(Shape state transition data)
--------

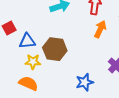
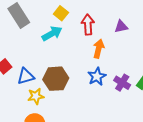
blue star: (85, 82) -> (97, 76), moved

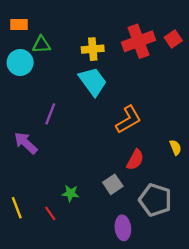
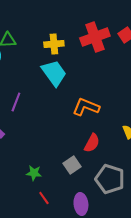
orange L-shape: (128, 119) -> (86, 107), turned -128
red line: (50, 213) -> (44, 198), moved

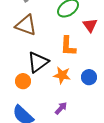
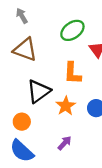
orange star: (62, 75) -> (66, 106), turned 30
orange circle: (23, 81) -> (22, 122), moved

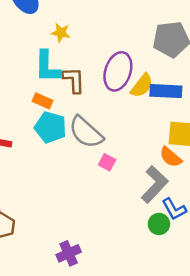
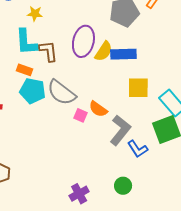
orange semicircle: (171, 157) -> (98, 109), moved
green circle: (159, 224) -> (123, 186), moved
purple cross: (69, 253) -> (79, 194), moved

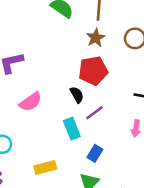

--------

[Exercise aim] Without the pictures, give all of the entries above again exactly.

[Solution for this task]
blue star: (85, 82) -> (97, 76), moved

orange L-shape: (128, 119) -> (86, 107), turned -128
red line: (50, 213) -> (44, 198), moved

orange star: (62, 75) -> (66, 106), turned 30
orange circle: (23, 81) -> (22, 122), moved

orange semicircle: (171, 157) -> (98, 109), moved
green circle: (159, 224) -> (123, 186), moved
purple cross: (69, 253) -> (79, 194), moved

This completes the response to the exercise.